▸ Your assignment: For this listing, the lines between the one holding "blue car: 1 -> 2" and the one holding "yellow goblet: 3 -> 1", inclusive, must be set down exactly.

───── Data

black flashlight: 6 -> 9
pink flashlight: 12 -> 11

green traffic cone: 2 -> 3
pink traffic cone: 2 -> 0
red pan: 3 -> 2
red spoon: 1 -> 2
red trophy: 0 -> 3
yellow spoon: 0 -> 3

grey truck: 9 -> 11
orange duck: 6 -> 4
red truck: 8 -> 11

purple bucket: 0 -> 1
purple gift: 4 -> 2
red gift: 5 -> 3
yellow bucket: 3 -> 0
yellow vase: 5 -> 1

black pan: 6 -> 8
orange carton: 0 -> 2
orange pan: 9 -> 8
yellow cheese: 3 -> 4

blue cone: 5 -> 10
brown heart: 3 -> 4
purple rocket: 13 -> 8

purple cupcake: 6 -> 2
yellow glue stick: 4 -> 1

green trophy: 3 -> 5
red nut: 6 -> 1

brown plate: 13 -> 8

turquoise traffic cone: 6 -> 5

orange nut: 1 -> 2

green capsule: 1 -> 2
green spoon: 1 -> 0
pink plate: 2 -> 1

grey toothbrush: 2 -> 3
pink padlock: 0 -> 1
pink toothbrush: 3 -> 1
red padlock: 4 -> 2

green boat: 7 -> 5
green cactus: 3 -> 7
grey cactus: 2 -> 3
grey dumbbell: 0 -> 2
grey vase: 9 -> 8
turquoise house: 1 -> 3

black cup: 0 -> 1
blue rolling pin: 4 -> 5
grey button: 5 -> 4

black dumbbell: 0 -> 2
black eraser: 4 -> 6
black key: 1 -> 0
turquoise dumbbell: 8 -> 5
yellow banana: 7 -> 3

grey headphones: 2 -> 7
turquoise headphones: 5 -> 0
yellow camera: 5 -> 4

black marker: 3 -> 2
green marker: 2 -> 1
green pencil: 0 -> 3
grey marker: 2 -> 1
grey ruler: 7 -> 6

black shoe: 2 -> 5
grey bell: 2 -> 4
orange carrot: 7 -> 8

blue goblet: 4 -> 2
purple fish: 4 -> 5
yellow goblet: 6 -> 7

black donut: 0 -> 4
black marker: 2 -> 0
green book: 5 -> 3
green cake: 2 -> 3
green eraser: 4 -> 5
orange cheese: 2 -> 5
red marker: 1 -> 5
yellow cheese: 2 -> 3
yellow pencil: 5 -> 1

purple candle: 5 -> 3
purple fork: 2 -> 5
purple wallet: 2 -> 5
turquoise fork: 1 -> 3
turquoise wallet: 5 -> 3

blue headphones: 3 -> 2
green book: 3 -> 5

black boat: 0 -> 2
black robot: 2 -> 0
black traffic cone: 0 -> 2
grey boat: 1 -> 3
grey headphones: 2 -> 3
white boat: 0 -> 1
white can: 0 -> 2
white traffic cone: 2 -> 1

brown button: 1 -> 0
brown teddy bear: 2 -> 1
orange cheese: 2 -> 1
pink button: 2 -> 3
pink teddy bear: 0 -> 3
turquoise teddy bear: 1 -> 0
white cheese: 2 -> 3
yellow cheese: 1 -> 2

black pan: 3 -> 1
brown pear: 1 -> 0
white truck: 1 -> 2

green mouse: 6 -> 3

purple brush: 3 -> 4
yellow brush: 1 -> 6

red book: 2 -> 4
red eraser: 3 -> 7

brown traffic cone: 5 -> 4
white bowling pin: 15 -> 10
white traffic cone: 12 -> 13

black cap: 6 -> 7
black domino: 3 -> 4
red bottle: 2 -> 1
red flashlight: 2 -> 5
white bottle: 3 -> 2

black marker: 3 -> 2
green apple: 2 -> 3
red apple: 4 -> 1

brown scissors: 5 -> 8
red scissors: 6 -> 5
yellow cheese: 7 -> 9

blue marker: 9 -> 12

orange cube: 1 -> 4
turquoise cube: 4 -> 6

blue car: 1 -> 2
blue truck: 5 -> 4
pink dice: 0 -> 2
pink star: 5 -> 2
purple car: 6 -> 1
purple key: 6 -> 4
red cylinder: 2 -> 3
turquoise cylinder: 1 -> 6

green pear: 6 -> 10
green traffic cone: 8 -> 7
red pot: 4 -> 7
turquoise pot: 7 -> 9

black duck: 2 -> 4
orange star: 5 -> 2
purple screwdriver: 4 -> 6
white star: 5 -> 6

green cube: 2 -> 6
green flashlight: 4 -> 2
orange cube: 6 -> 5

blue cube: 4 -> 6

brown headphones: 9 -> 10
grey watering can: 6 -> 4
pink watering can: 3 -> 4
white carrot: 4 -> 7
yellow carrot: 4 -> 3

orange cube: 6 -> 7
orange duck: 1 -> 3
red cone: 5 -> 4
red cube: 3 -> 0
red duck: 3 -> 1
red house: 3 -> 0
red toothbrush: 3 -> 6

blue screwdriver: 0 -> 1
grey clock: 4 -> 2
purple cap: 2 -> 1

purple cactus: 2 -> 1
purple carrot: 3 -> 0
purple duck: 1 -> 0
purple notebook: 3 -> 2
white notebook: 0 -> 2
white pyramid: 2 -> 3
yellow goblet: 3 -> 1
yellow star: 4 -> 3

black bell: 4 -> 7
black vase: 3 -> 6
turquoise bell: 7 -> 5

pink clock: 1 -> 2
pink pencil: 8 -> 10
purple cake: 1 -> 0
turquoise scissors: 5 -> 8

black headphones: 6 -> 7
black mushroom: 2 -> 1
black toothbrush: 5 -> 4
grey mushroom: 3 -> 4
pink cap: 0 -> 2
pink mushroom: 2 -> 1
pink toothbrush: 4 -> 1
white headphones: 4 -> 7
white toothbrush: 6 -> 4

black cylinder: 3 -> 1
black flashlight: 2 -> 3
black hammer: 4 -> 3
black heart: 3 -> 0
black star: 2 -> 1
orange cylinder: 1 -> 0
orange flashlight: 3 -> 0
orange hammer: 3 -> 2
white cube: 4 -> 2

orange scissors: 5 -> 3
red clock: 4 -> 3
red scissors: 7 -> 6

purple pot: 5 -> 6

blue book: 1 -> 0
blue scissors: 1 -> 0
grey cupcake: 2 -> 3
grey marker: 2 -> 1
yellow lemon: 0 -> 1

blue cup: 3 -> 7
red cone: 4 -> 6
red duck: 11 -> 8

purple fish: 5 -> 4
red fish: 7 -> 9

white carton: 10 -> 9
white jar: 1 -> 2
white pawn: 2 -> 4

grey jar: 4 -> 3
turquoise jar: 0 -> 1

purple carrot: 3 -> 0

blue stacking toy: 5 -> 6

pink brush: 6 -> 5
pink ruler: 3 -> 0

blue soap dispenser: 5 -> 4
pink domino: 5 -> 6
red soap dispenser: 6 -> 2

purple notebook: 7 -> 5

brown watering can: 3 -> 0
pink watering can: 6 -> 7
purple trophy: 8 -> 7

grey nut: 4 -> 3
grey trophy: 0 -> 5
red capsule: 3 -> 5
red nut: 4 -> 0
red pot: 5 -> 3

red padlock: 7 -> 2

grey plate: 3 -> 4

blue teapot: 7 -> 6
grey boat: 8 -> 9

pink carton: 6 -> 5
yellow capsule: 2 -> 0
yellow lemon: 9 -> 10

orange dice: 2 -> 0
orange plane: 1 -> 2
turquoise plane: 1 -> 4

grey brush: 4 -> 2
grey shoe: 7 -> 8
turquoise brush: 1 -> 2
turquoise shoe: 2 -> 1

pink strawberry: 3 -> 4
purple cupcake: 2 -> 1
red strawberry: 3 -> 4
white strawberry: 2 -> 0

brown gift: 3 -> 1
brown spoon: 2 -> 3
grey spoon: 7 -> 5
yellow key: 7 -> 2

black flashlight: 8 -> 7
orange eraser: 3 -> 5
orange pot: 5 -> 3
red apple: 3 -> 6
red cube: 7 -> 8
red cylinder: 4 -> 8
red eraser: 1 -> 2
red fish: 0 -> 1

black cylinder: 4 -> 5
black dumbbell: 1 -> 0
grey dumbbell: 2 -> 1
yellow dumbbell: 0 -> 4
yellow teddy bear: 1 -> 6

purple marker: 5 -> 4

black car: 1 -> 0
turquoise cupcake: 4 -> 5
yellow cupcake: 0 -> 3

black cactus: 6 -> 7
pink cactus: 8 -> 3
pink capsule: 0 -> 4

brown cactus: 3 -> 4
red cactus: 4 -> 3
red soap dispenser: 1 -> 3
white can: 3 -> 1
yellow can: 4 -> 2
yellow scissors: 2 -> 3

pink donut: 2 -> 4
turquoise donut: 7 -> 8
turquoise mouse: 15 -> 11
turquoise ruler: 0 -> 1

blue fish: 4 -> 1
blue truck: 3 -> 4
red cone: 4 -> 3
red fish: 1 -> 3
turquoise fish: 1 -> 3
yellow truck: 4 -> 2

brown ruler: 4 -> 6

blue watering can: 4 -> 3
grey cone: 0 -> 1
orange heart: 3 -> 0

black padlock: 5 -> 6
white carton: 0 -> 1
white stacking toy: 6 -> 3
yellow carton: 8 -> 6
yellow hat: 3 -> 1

──────────

▸ Final answer:
blue car: 1 -> 2
blue truck: 5 -> 4
pink dice: 0 -> 2
pink star: 5 -> 2
purple car: 6 -> 1
purple key: 6 -> 4
red cylinder: 2 -> 3
turquoise cylinder: 1 -> 6

green pear: 6 -> 10
green traffic cone: 8 -> 7
red pot: 4 -> 7
turquoise pot: 7 -> 9

black duck: 2 -> 4
orange star: 5 -> 2
purple screwdriver: 4 -> 6
white star: 5 -> 6

green cube: 2 -> 6
green flashlight: 4 -> 2
orange cube: 6 -> 5

blue cube: 4 -> 6

brown headphones: 9 -> 10
grey watering can: 6 -> 4
pink watering can: 3 -> 4
white carrot: 4 -> 7
yellow carrot: 4 -> 3

orange cube: 6 -> 7
orange duck: 1 -> 3
red cone: 5 -> 4
red cube: 3 -> 0
red duck: 3 -> 1
red house: 3 -> 0
red toothbrush: 3 -> 6

blue screwdriver: 0 -> 1
grey clock: 4 -> 2
purple cap: 2 -> 1

purple cactus: 2 -> 1
purple carrot: 3 -> 0
purple duck: 1 -> 0
purple notebook: 3 -> 2
white notebook: 0 -> 2
white pyramid: 2 -> 3
yellow goblet: 3 -> 1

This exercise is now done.